#### Exercise:
From first line to last, print the records exactly, but leave out the pictures.

#### Input data:
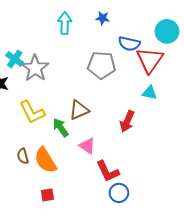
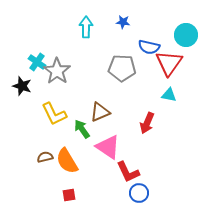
pink triangle: (87, 146) -> (108, 147), size x1.5
brown semicircle: (23, 156) -> (45, 157), turned 91

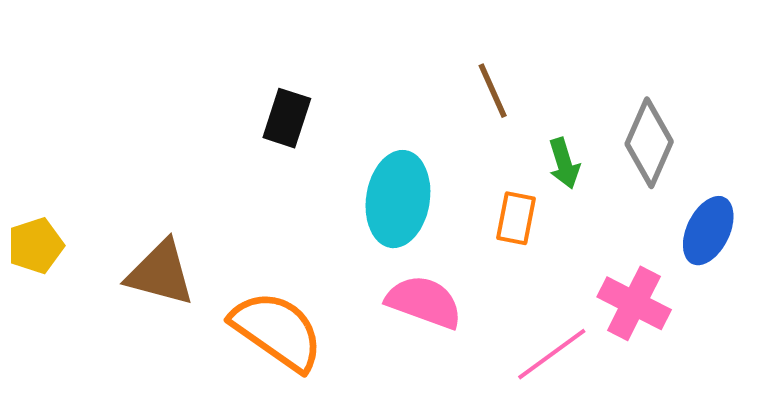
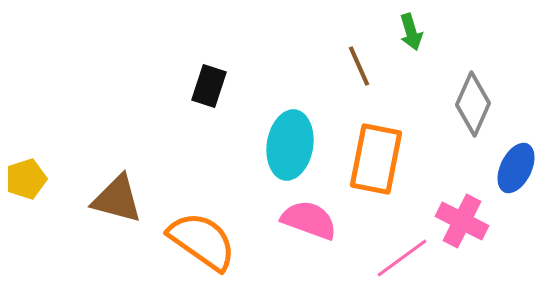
green arrow: (564, 163) -> (411, 32), moved
orange rectangle: (516, 218) -> (376, 159), size x1.8

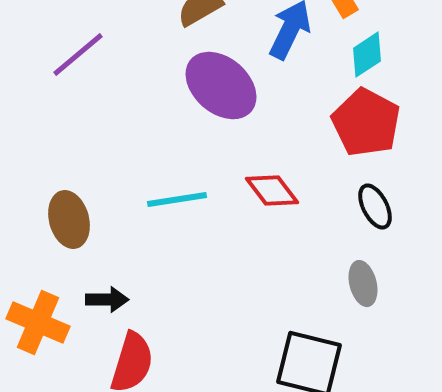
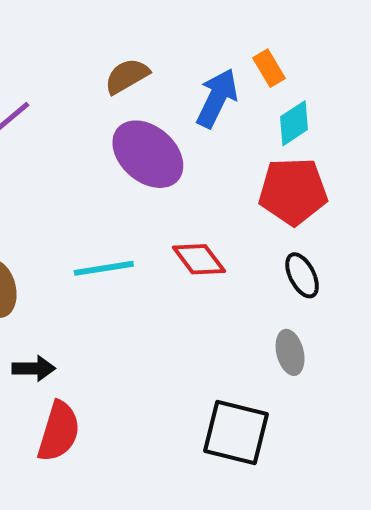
red pentagon: (366, 123) -> (293, 191), turned -30

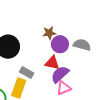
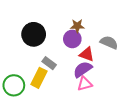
purple circle: (60, 44) -> (72, 39), moved
red triangle: (52, 63) -> (87, 54), moved

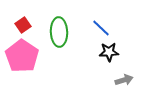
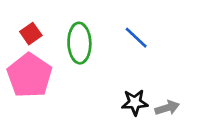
black star: (109, 52) -> (135, 102), moved

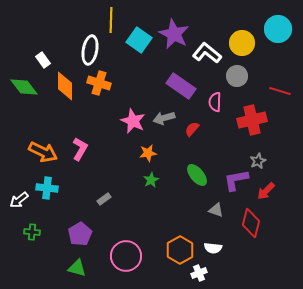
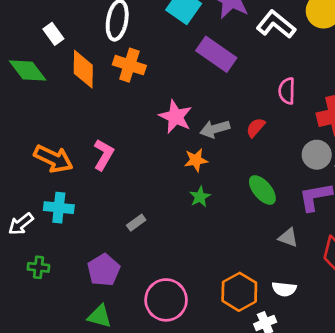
gray circle: (237, 76) -> (317, 155), moved
purple rectangle: (181, 86) -> (216, 54), moved
gray arrow: (164, 118) -> (215, 129), moved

#### Expected answer:
pink triangle: (87, 146) -> (108, 147), size x1.5
brown semicircle: (23, 156) -> (45, 157), turned 91

green arrow: (564, 163) -> (411, 32), moved
orange rectangle: (516, 218) -> (376, 159), size x1.8

red pentagon: (366, 123) -> (293, 191), turned -30

purple circle: (60, 44) -> (72, 39), moved
red triangle: (52, 63) -> (87, 54), moved

black star: (109, 52) -> (135, 102), moved

gray circle: (237, 76) -> (317, 155), moved
purple rectangle: (181, 86) -> (216, 54), moved
gray arrow: (164, 118) -> (215, 129), moved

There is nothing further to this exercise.